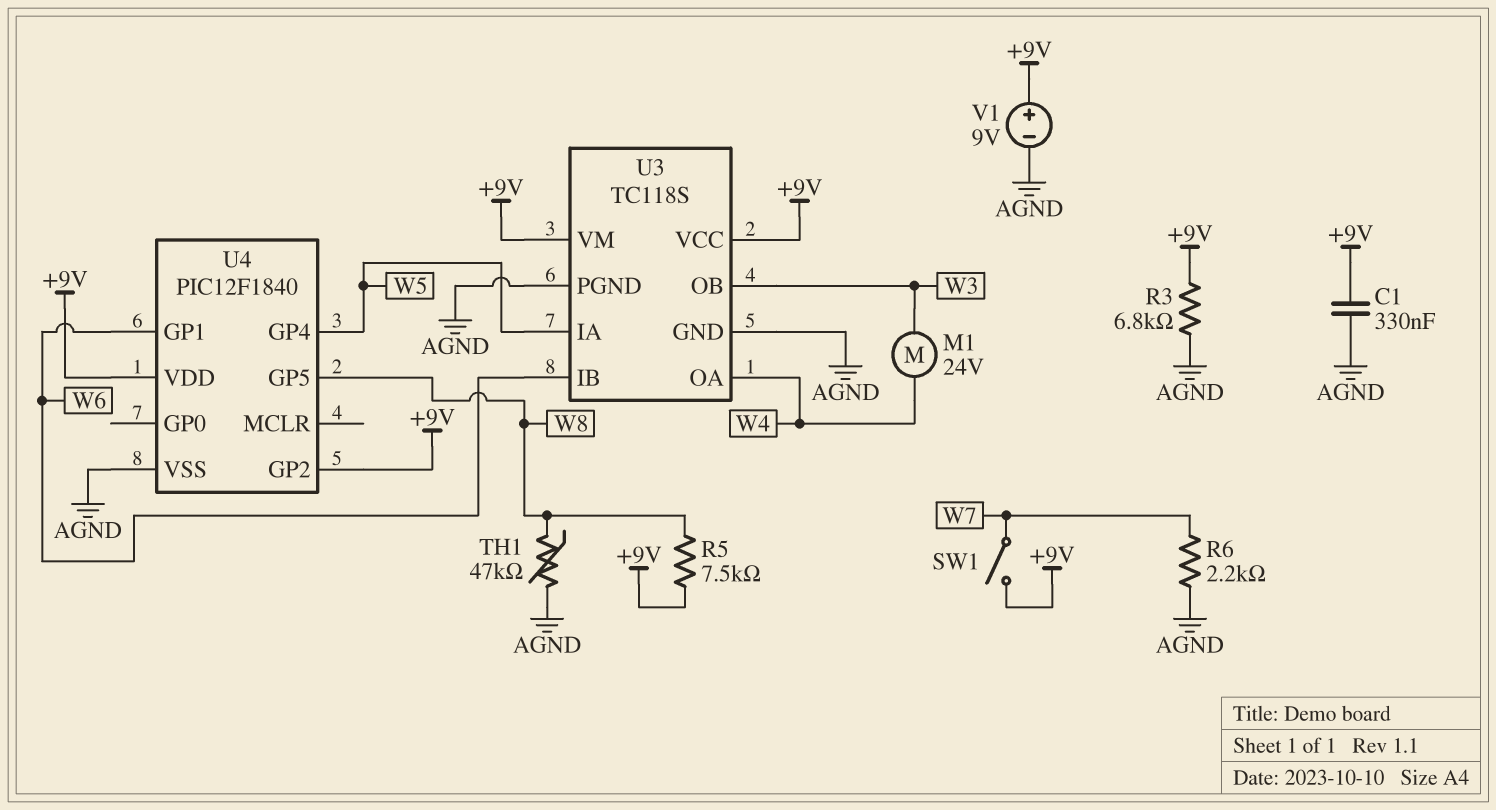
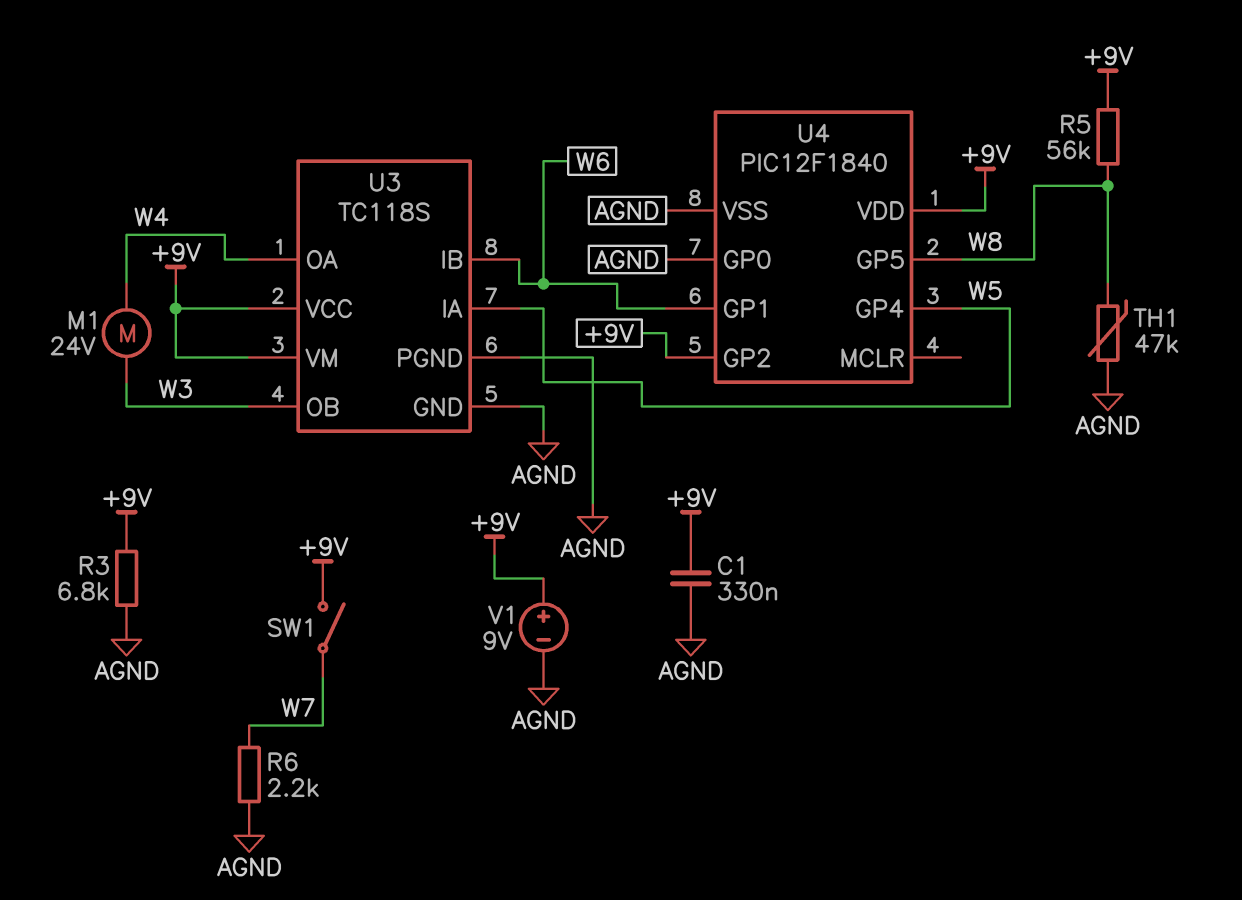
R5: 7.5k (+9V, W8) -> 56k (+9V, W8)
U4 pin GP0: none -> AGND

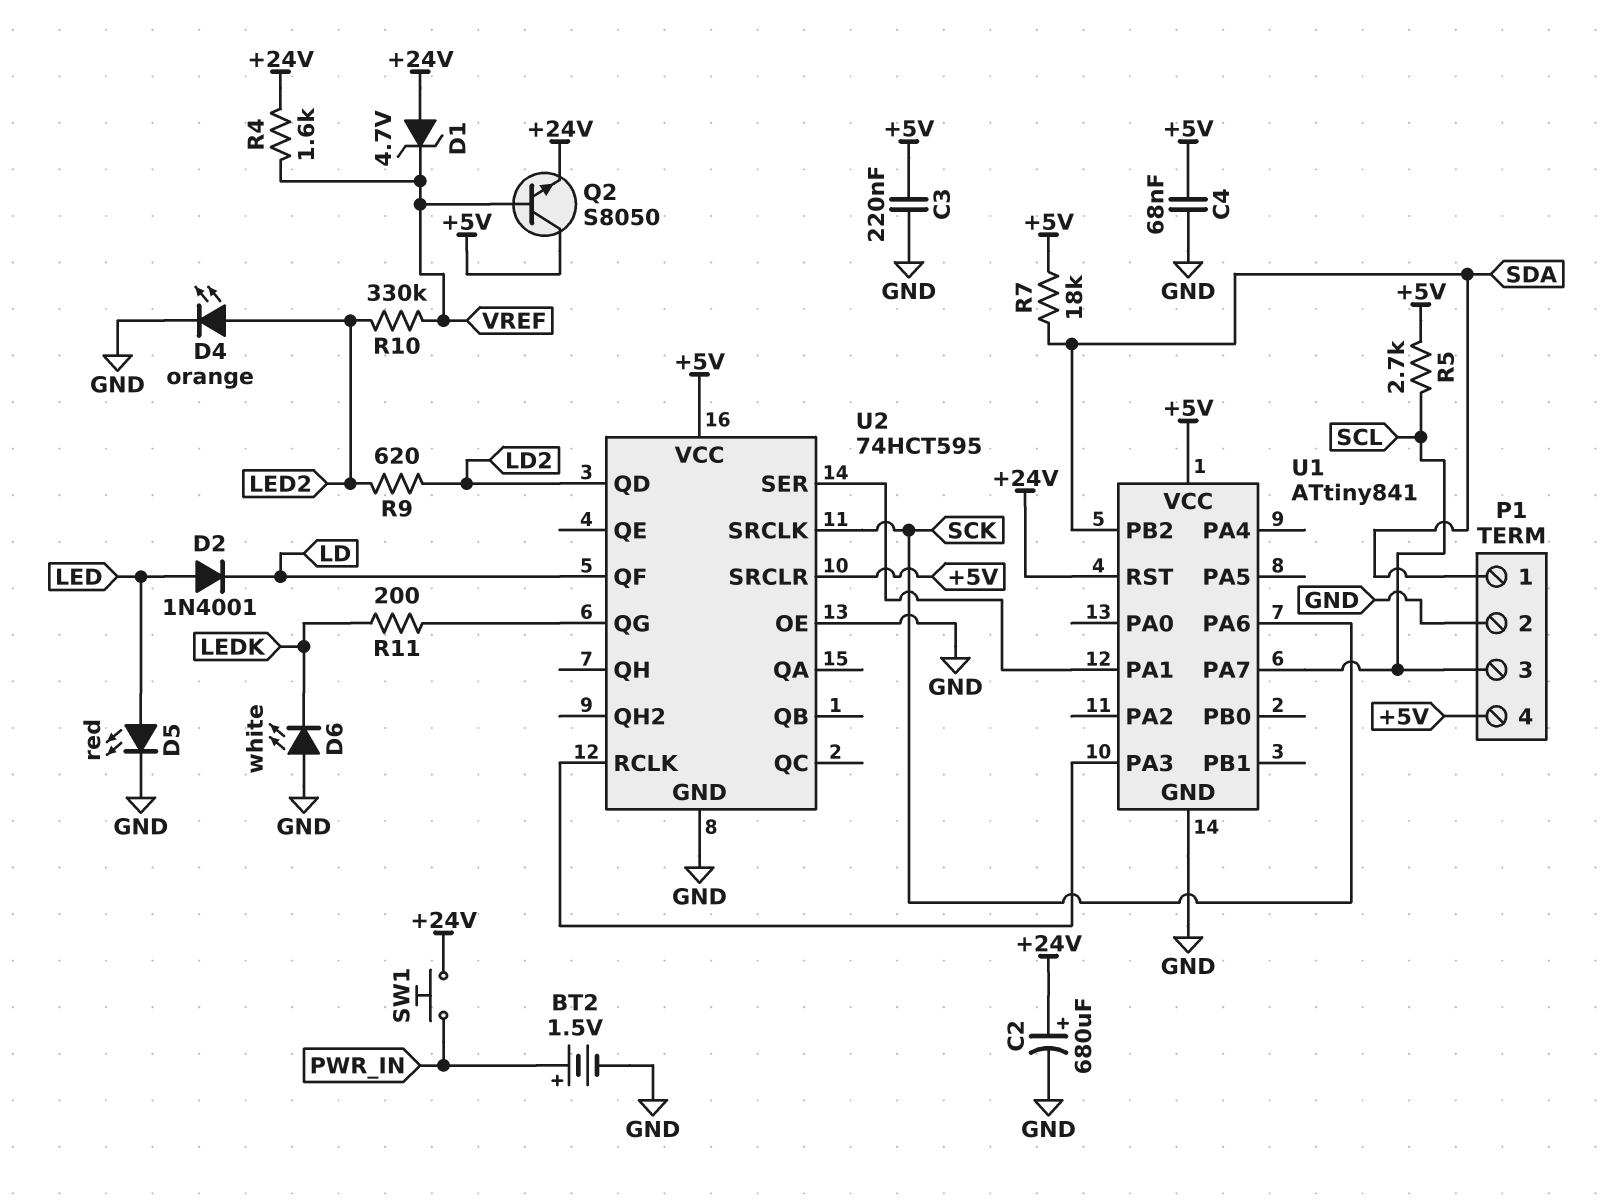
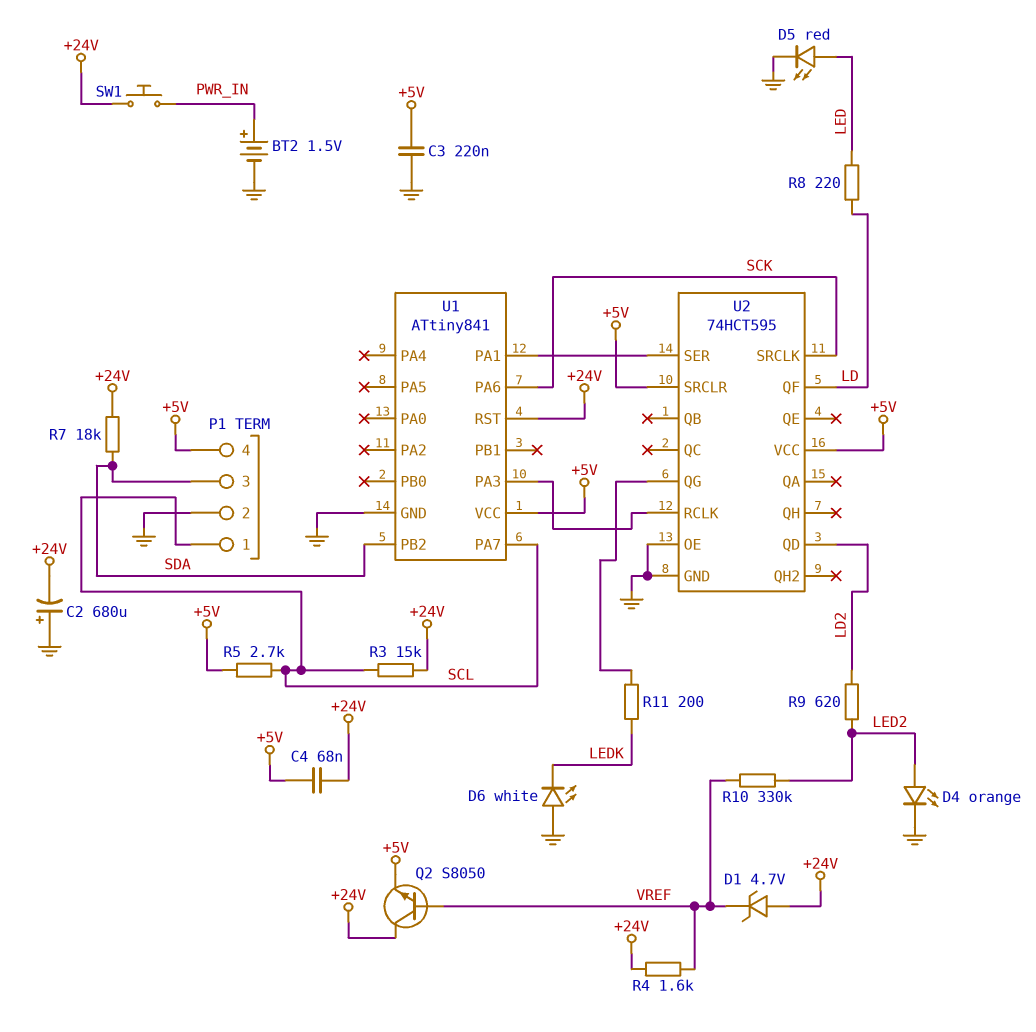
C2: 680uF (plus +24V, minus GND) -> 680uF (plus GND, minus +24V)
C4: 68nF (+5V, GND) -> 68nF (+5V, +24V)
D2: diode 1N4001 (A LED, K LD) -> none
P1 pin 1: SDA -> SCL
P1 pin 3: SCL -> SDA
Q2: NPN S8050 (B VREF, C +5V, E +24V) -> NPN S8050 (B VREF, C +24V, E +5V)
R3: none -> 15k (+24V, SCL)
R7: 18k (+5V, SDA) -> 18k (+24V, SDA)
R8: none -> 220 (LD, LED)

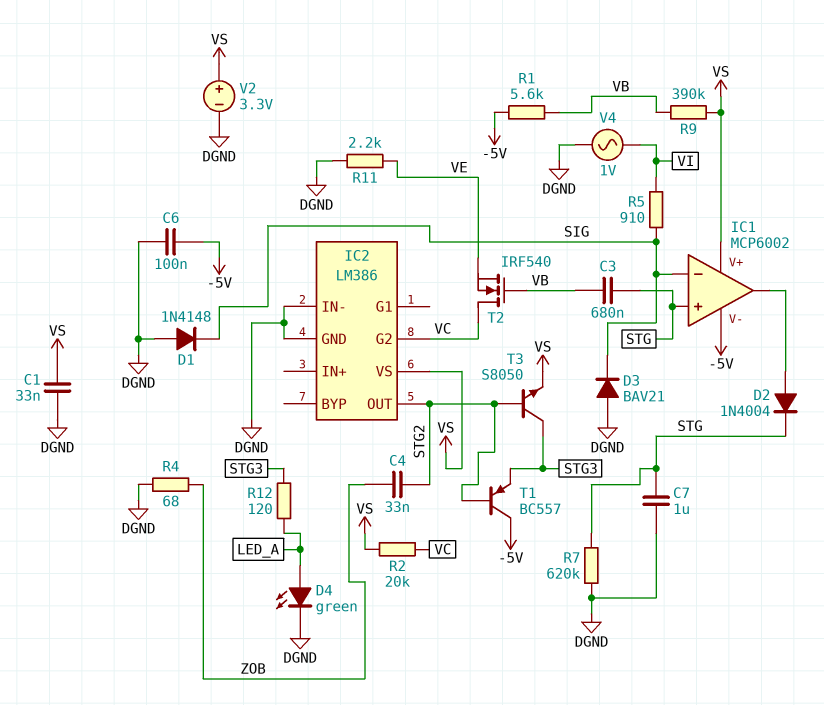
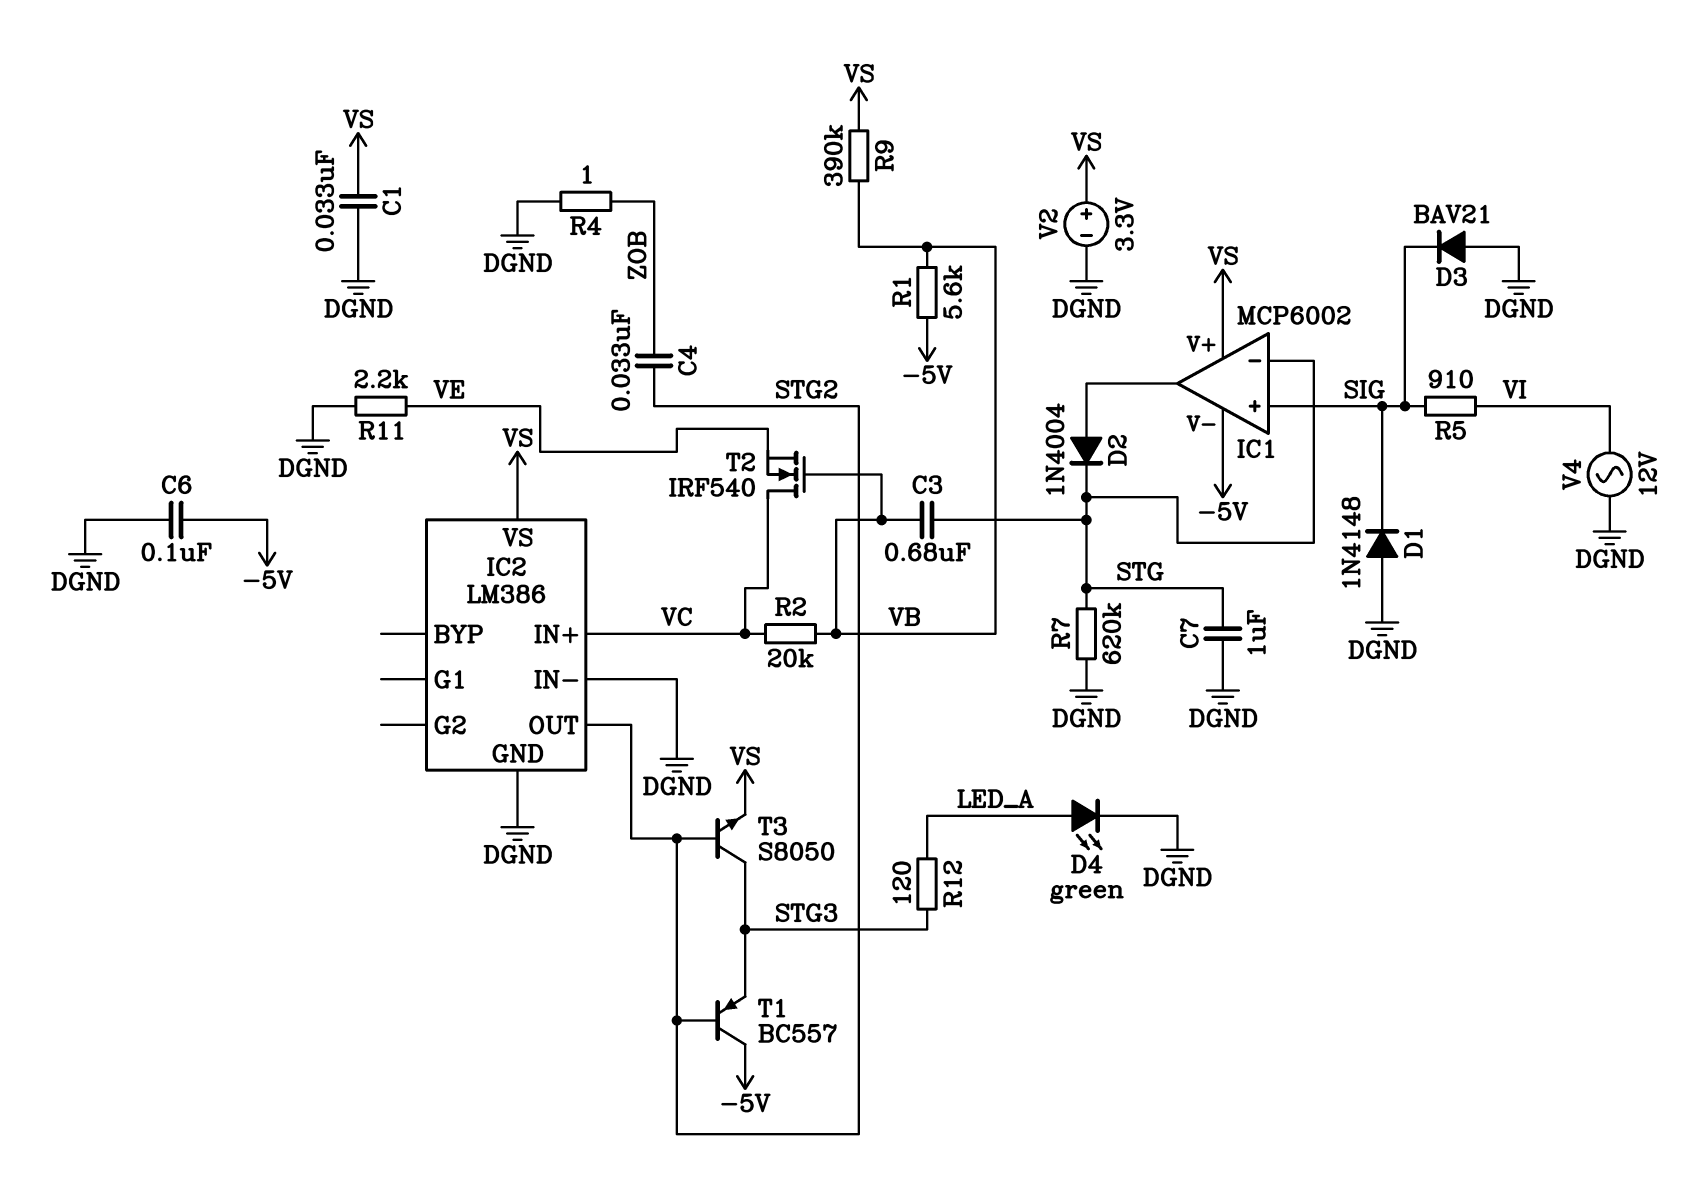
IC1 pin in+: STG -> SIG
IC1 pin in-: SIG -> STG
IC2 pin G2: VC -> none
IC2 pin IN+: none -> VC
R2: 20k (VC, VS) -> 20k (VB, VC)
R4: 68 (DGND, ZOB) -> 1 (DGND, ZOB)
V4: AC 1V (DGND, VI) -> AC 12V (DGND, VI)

# # #

TRY IT:
From the line with "R2: 20k (VC, VS) -> 20k (VB, VC)" to the final line of the entries above, return every line exactly as written.

REPLY:
R2: 20k (VC, VS) -> 20k (VB, VC)
R4: 68 (DGND, ZOB) -> 1 (DGND, ZOB)
V4: AC 1V (DGND, VI) -> AC 12V (DGND, VI)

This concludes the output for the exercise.